[Stored data]
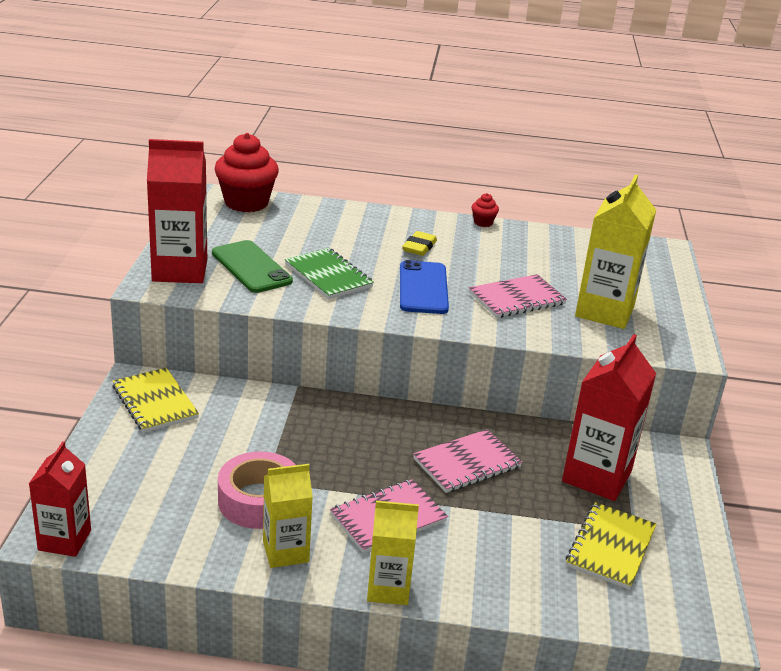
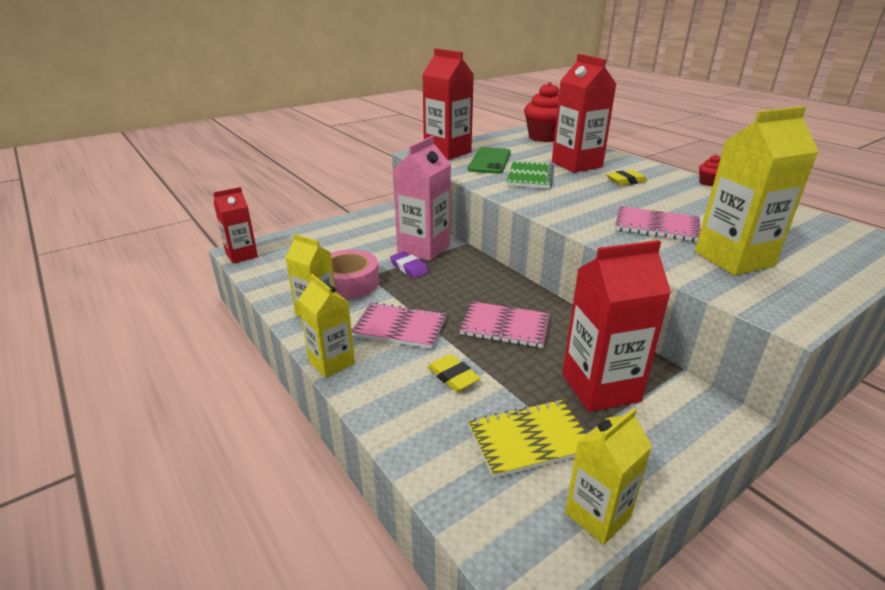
camera: 50 degrees right, 0 degrees up
(154, 402) = (380, 221): yellow notebook -> none
(265, 416) = (424, 248): none -> pink carton
(290, 448) = (409, 268): none -> purple eraser
(344, 238) = (576, 164): none -> red carton
(423, 288) = (587, 199): blue phone -> none
(497, 534) = (453, 376): none -> yellow eraser
(703, 568) = (597, 515): none -> yellow carton

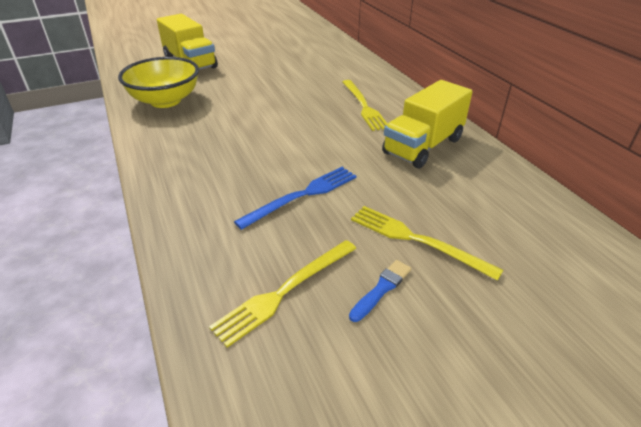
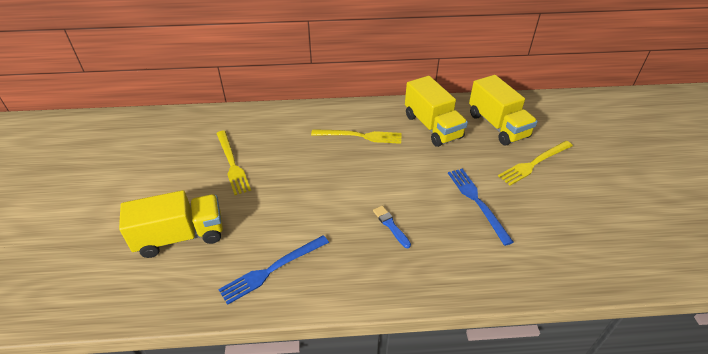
camera: 70 degrees left, 5 degrees up
(165, 101) = (272, 270): yellow bowl -> blue fork
(284, 291) = (575, 233): yellow fork -> yellow fork (232, 163)
(381, 289) = (575, 190): blue brush -> blue brush (390, 225)
(477, 197) = (497, 125): none -> yellow truck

*ASSIGNED TASK*
Only the text of the records belongs in your answer, repeated exactly; the pictures stay out.

*EXERCISE OUTPUT*
camera: 50 degrees right, 0 degrees up
(154, 402) = (380, 221): yellow notebook -> none
(265, 416) = (424, 248): none -> pink carton
(290, 448) = (409, 268): none -> purple eraser
(344, 238) = (576, 164): none -> red carton
(423, 288) = (587, 199): blue phone -> none
(497, 534) = (453, 376): none -> yellow eraser
(703, 568) = (597, 515): none -> yellow carton

camera: 70 degrees left, 5 degrees up
(165, 101) = (272, 270): yellow bowl -> blue fork
(284, 291) = (575, 233): yellow fork -> yellow fork (232, 163)
(381, 289) = (575, 190): blue brush -> blue brush (390, 225)
(477, 197) = (497, 125): none -> yellow truck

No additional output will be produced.